**EXERCISE AIM:** Nothing but the pictures should be dropped; repeat the rest of the data below exactly.

════════════════

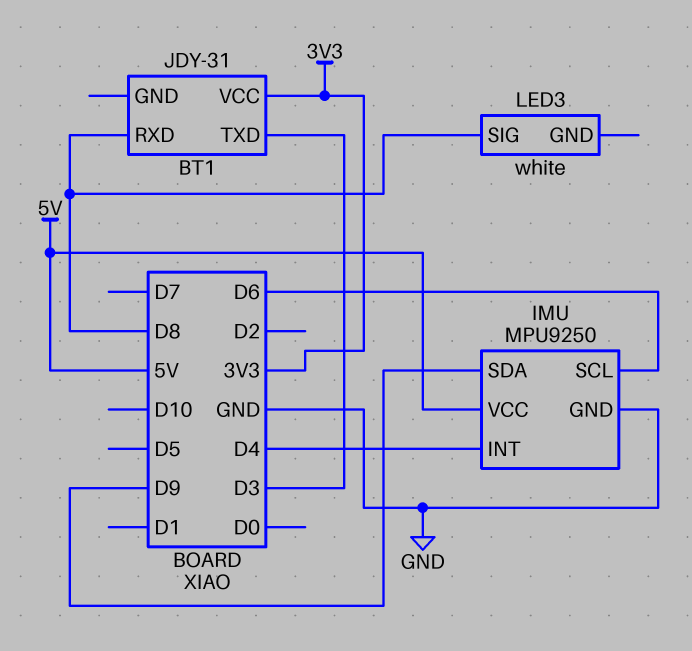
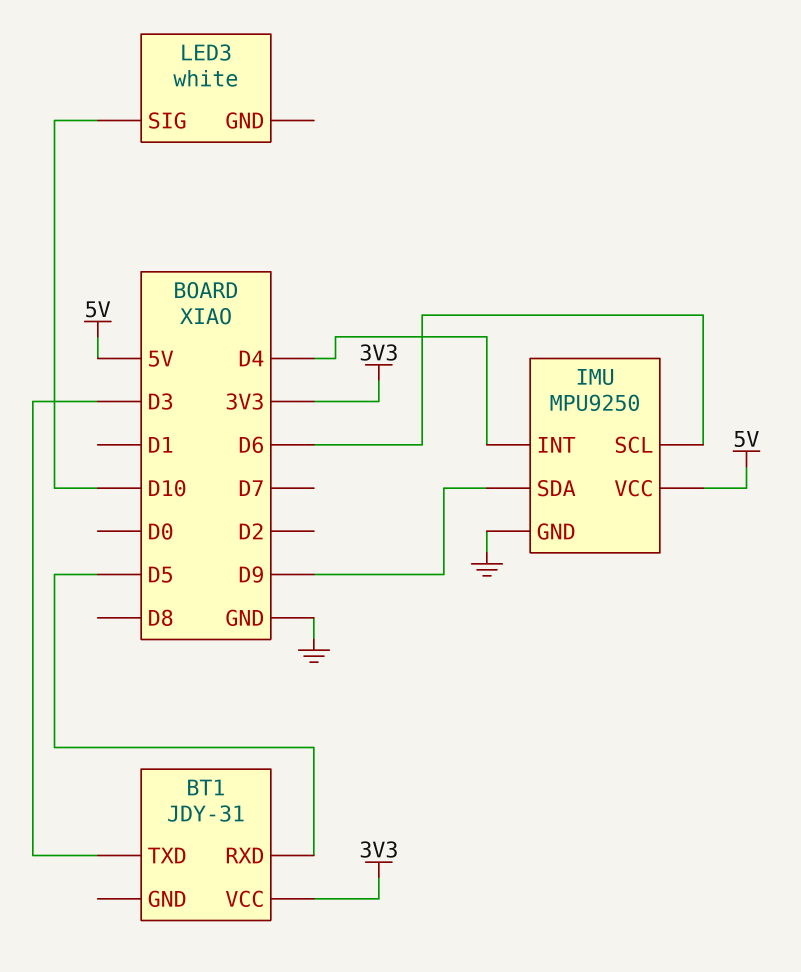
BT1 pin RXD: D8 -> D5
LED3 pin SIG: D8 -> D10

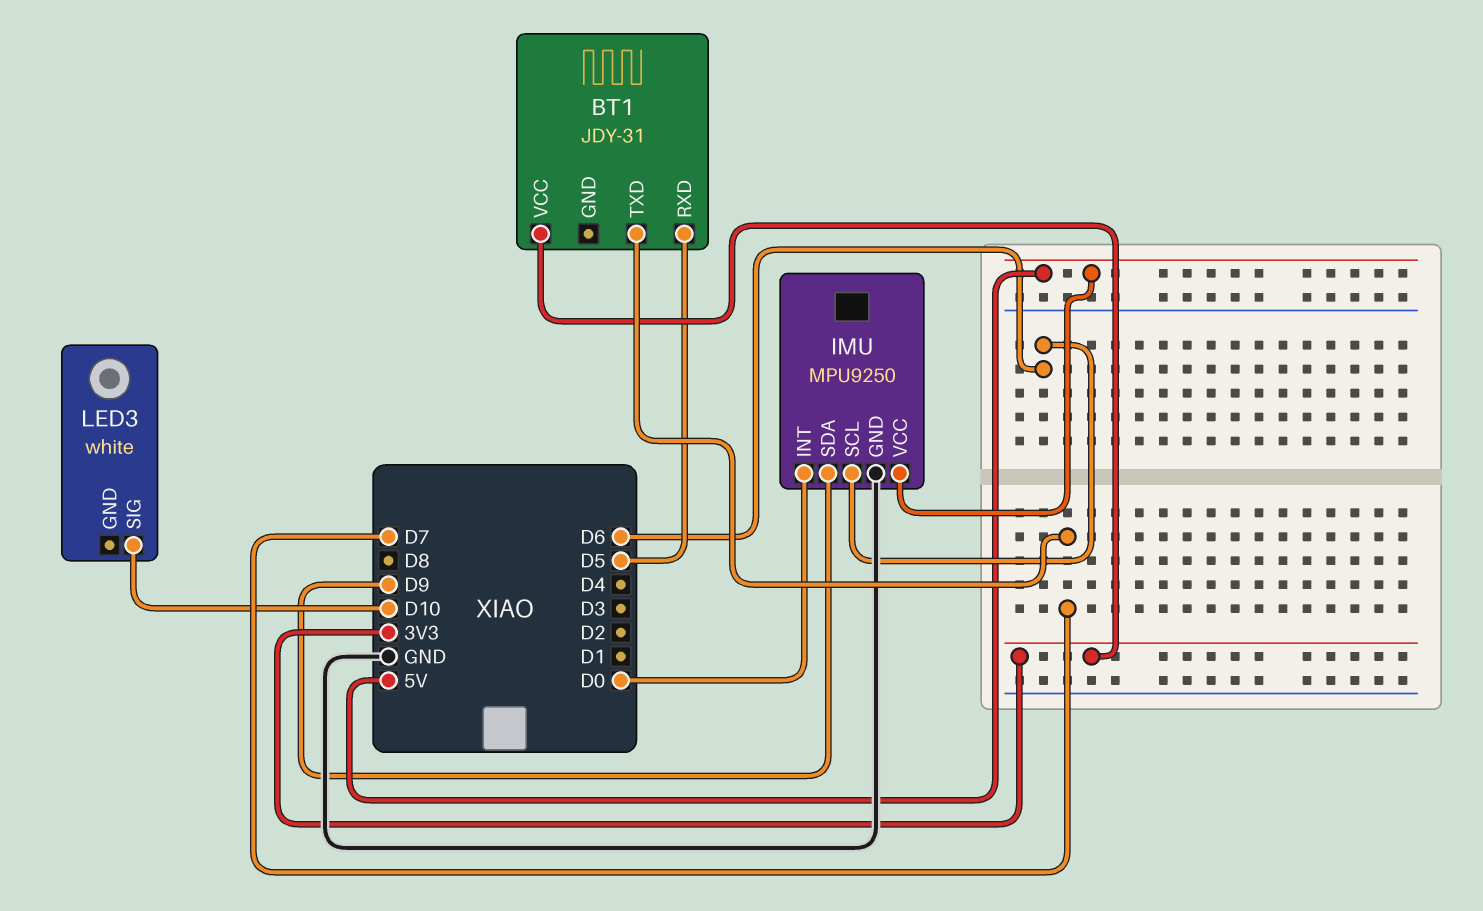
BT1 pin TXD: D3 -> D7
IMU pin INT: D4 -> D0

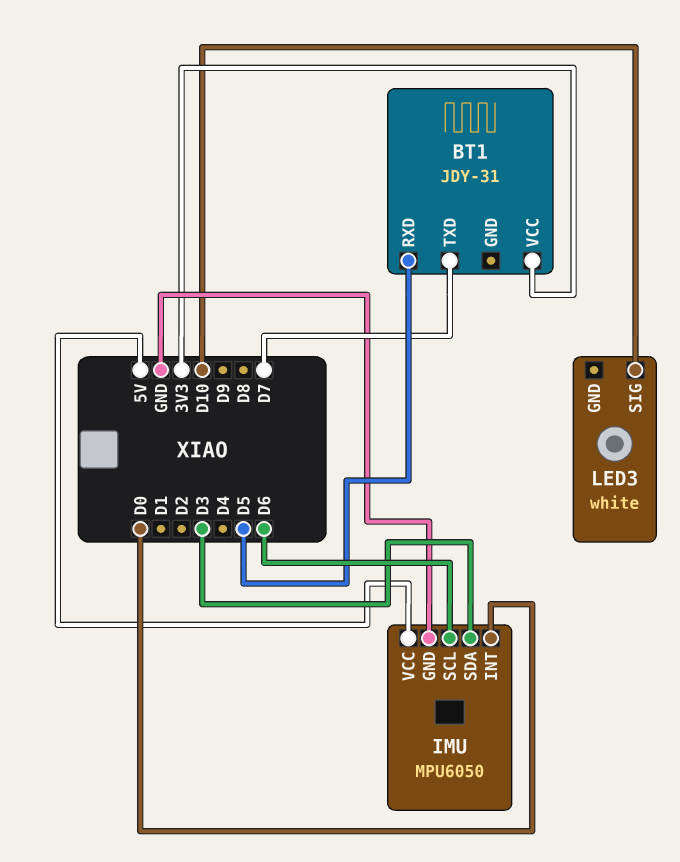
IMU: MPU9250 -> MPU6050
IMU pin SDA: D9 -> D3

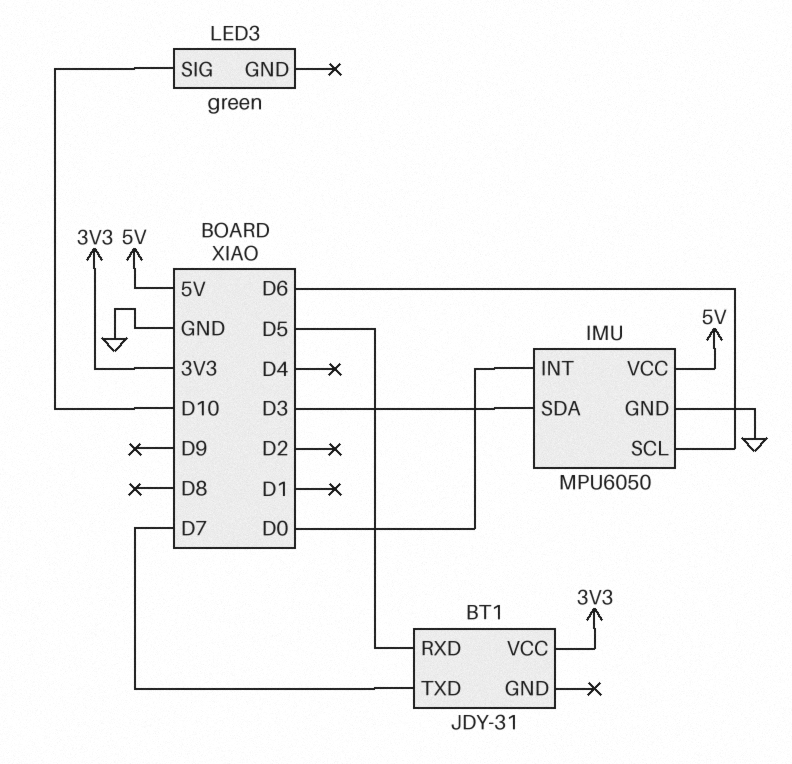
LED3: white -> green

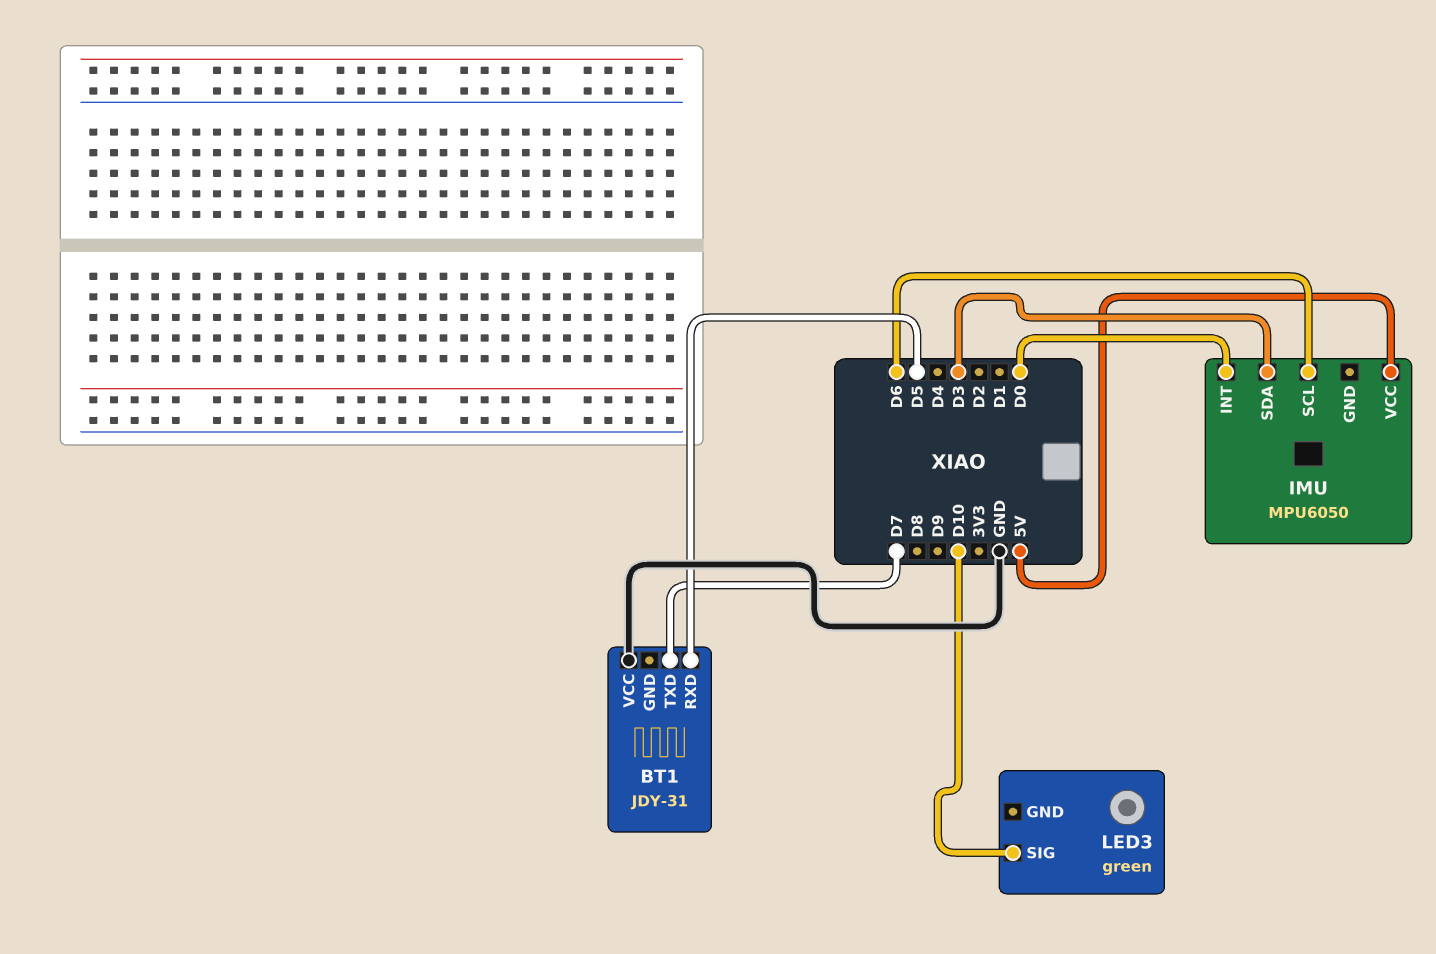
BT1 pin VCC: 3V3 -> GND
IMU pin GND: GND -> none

════════════════

**FINISHED EXERCISE:**
BT1 pin RXD: D8 -> D5
LED3 pin SIG: D8 -> D10

BT1 pin TXD: D3 -> D7
IMU pin INT: D4 -> D0

IMU: MPU9250 -> MPU6050
IMU pin SDA: D9 -> D3

LED3: white -> green

BT1 pin VCC: 3V3 -> GND
IMU pin GND: GND -> none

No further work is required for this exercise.